Exercise brief: Each entry that follows is to be retyped exactly. Pictures do not belong in the copy.

Records excerpted from a collection
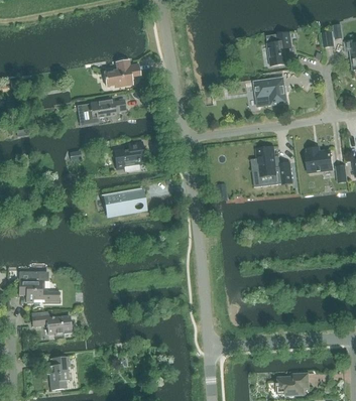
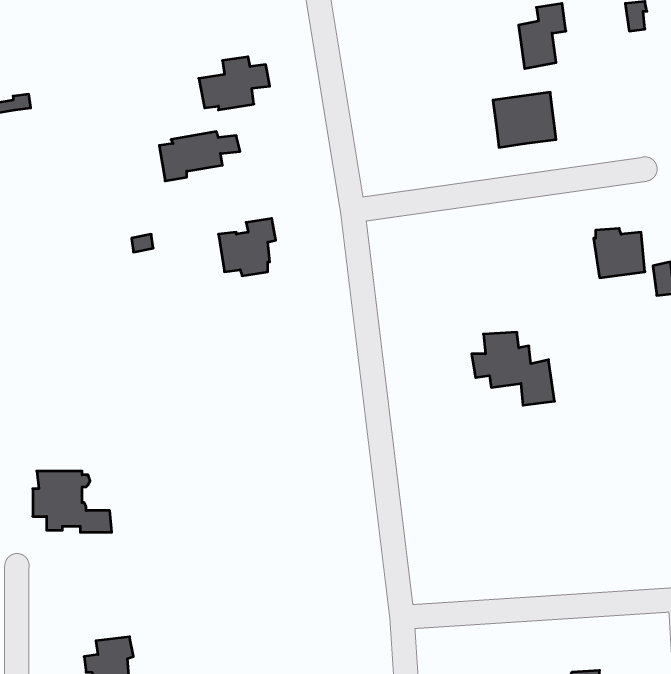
building: [250,147,292,184] -> [472,332,555,405]
building: [105,190,143,214] -> none
building: [32,315,71,336] -> none

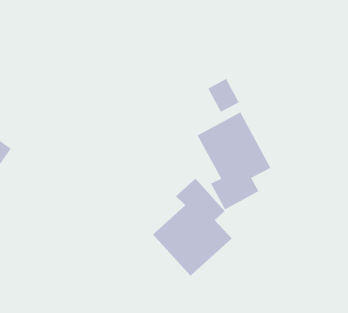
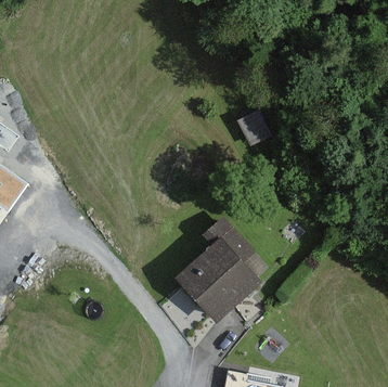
building: [197,111,271,210] -> none

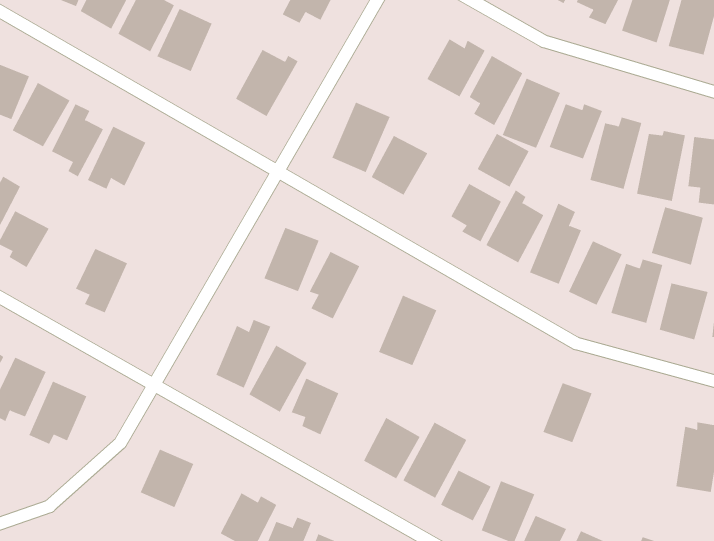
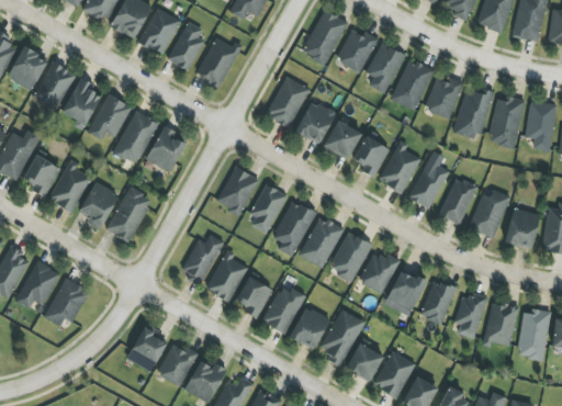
building: none -> [302,9,350,65]
building: none -> [168,21,205,70]
building: [477,133,530,187] -> [324,120,362,159]
building: none -> [114,110,159,165]
building: none -> [146,125,186,172]
building: [651,206,703,265] -> none
building: none -> [50,159,91,212]
building: none -> [109,187,151,241]
building: none -> [273,200,316,257]
building: none -> [329,232,372,282]
building: none -> [359,252,401,294]
building: none -> [385,270,426,316]
building: none -> [263,284,304,334]
building: none -> [454,292,487,338]
building: none -> [484,302,519,348]
building: none -> [158,343,198,386]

Exercise result:
building: [250,147,292,184] -> [472,332,555,405]
building: [105,190,143,214] -> none
building: [32,315,71,336] -> none

building: [197,111,271,210] -> none

building: none -> [302,9,350,65]
building: none -> [168,21,205,70]
building: [477,133,530,187] -> [324,120,362,159]
building: none -> [114,110,159,165]
building: none -> [146,125,186,172]
building: [651,206,703,265] -> none
building: none -> [50,159,91,212]
building: none -> [109,187,151,241]
building: none -> [273,200,316,257]
building: none -> [329,232,372,282]
building: none -> [359,252,401,294]
building: none -> [385,270,426,316]
building: none -> [263,284,304,334]
building: none -> [454,292,487,338]
building: none -> [484,302,519,348]
building: none -> [158,343,198,386]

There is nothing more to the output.